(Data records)
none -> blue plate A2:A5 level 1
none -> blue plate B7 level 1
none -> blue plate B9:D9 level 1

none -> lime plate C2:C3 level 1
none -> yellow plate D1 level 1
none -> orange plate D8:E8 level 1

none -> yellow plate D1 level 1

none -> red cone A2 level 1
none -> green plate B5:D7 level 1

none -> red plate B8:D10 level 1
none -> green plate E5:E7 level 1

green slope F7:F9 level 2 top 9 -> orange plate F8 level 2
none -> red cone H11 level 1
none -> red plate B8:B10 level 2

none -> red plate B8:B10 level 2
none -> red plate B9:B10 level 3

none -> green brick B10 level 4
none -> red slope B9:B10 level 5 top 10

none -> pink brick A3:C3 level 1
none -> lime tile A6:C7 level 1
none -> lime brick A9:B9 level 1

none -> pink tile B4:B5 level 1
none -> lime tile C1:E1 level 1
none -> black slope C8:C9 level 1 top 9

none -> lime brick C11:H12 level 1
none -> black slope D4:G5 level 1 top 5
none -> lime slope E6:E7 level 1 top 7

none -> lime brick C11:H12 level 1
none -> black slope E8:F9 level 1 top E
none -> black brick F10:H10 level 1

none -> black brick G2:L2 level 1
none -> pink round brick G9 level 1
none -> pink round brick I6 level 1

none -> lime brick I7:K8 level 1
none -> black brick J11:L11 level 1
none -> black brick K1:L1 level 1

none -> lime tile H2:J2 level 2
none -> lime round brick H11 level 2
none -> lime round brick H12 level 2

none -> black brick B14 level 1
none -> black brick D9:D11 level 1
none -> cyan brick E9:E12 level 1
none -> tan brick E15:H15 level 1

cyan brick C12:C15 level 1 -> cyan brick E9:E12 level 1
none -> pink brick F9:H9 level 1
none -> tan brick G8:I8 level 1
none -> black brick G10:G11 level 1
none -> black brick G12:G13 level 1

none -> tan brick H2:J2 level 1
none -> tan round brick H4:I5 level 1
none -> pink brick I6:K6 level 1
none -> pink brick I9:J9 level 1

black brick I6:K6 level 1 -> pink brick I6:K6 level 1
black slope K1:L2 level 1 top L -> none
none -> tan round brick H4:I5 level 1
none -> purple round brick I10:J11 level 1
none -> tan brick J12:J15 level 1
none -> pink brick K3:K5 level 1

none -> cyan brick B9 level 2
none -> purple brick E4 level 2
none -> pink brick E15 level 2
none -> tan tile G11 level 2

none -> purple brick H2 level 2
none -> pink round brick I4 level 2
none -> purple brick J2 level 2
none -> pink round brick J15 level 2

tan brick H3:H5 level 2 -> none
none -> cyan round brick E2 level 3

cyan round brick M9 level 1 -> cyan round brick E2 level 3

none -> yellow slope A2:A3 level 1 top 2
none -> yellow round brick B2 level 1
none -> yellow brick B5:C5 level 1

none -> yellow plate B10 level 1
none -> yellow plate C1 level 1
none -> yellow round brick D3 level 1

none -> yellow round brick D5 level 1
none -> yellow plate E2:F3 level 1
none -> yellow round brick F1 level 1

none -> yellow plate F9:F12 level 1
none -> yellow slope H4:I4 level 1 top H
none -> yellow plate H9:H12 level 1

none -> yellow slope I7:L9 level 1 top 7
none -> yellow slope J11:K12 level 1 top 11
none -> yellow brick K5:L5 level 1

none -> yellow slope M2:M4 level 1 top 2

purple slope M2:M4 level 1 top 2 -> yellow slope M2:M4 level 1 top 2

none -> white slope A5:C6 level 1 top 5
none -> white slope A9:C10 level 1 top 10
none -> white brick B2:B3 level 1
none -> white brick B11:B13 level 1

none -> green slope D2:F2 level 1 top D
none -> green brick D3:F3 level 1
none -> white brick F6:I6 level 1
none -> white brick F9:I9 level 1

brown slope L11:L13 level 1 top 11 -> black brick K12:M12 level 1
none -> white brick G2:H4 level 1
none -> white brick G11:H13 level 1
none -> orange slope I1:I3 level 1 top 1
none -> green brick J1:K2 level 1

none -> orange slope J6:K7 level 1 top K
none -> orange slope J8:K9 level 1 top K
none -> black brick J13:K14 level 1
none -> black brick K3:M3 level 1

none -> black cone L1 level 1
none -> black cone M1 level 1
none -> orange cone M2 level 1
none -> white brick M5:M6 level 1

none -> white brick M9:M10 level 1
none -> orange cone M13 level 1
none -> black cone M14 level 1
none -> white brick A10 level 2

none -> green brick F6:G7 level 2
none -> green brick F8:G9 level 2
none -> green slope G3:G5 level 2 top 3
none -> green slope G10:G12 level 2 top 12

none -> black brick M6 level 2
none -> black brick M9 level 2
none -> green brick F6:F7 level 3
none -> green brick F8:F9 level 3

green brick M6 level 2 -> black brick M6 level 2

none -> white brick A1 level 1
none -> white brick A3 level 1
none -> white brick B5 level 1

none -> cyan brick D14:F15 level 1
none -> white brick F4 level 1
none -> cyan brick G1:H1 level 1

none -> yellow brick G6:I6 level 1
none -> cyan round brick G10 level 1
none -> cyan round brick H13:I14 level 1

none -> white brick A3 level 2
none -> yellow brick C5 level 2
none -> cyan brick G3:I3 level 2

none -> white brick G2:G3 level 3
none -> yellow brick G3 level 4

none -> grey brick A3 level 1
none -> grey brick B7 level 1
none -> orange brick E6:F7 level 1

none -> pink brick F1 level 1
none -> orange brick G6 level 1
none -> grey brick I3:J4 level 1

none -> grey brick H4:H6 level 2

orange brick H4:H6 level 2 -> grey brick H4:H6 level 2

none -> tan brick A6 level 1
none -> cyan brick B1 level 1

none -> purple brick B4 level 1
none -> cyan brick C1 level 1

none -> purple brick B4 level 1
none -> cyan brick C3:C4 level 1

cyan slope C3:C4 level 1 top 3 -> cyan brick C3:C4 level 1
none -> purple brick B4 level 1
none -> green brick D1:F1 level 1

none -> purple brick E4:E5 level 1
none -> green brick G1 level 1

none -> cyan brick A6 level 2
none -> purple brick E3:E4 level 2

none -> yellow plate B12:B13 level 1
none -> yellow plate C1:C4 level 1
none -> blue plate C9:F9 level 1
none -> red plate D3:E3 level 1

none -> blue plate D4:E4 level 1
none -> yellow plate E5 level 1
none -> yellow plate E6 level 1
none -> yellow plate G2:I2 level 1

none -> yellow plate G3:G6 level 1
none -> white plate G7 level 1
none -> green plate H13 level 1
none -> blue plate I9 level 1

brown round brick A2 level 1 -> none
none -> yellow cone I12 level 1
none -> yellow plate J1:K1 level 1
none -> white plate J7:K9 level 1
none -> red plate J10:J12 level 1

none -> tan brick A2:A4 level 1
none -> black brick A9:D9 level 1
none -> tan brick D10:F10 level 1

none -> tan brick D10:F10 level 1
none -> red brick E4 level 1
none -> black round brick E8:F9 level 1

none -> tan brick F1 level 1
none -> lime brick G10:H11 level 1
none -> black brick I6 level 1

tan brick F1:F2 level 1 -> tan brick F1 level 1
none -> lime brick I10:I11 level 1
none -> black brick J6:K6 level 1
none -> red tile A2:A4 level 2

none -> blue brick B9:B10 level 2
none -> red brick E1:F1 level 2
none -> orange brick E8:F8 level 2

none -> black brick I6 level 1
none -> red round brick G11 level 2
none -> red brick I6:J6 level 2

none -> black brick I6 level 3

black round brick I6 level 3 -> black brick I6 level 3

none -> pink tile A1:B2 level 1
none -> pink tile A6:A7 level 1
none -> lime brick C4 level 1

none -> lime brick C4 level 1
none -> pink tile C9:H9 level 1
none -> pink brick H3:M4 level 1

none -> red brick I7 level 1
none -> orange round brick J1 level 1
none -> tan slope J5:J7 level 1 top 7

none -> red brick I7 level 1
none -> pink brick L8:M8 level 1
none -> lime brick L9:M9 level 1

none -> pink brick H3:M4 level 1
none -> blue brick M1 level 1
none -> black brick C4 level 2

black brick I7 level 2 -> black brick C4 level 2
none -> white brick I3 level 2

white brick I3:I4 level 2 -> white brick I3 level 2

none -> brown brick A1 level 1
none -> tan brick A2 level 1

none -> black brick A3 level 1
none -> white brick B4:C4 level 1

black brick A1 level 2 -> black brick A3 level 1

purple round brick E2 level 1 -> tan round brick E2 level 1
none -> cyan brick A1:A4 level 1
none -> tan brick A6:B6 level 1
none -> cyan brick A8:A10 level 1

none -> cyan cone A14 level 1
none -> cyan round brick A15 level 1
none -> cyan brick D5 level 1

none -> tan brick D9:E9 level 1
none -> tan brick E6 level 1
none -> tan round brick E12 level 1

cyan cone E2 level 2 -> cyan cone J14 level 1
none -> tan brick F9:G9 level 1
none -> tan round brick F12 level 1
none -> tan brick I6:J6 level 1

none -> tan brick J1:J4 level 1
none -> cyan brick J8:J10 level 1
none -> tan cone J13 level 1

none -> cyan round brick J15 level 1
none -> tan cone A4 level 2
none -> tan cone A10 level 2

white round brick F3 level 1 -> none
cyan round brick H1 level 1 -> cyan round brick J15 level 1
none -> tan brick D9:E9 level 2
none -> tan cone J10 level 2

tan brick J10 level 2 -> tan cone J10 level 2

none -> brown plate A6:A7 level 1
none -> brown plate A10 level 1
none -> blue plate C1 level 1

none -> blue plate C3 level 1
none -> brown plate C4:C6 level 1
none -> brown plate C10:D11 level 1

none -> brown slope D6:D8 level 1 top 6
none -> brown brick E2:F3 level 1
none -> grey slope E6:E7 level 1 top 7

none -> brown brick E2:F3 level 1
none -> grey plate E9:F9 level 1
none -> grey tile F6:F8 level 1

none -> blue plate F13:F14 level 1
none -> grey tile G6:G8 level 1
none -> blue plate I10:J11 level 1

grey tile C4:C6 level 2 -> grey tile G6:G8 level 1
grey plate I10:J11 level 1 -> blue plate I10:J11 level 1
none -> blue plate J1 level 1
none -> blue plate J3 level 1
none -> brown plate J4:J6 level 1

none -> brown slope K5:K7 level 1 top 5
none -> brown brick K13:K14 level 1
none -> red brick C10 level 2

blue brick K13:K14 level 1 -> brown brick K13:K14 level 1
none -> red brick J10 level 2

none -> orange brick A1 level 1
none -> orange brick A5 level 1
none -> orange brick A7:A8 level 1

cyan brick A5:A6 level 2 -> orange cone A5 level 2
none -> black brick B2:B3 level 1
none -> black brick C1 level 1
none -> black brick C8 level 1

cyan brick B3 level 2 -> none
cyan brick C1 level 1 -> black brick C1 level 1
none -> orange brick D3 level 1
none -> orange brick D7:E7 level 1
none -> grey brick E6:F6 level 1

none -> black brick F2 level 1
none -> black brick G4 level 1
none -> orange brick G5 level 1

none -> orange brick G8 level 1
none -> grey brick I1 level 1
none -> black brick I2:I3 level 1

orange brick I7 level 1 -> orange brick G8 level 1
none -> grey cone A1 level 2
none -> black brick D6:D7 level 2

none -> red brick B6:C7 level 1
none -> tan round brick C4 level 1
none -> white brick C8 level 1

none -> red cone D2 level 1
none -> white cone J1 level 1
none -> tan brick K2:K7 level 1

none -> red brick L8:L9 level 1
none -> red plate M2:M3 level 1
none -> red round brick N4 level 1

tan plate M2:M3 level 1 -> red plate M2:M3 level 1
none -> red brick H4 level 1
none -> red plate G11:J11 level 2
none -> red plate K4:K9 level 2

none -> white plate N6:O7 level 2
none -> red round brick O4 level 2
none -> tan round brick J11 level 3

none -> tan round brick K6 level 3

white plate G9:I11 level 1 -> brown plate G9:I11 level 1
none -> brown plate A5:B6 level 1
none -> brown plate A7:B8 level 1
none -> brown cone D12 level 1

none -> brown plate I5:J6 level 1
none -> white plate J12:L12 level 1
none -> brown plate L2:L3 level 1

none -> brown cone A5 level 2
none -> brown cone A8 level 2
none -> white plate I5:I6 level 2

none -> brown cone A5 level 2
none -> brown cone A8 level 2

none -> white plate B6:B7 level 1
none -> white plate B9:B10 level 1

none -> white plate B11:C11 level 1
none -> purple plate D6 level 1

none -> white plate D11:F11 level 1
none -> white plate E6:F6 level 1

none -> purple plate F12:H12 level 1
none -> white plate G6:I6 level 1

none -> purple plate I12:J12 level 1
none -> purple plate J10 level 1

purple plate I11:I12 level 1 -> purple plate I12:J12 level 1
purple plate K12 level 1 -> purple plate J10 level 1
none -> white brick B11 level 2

__Exercise brief__. Starting at the line that has "none -> white brick B2:B3 level 1" and ending at the line that has "none -> orange slope J8:K9 level 1 top K", please write out the lines above exactly, leaving out all others.

__Solution__.
none -> white brick B2:B3 level 1
none -> white brick B11:B13 level 1

none -> green slope D2:F2 level 1 top D
none -> green brick D3:F3 level 1
none -> white brick F6:I6 level 1
none -> white brick F9:I9 level 1

brown slope L11:L13 level 1 top 11 -> black brick K12:M12 level 1
none -> white brick G2:H4 level 1
none -> white brick G11:H13 level 1
none -> orange slope I1:I3 level 1 top 1
none -> green brick J1:K2 level 1

none -> orange slope J6:K7 level 1 top K
none -> orange slope J8:K9 level 1 top K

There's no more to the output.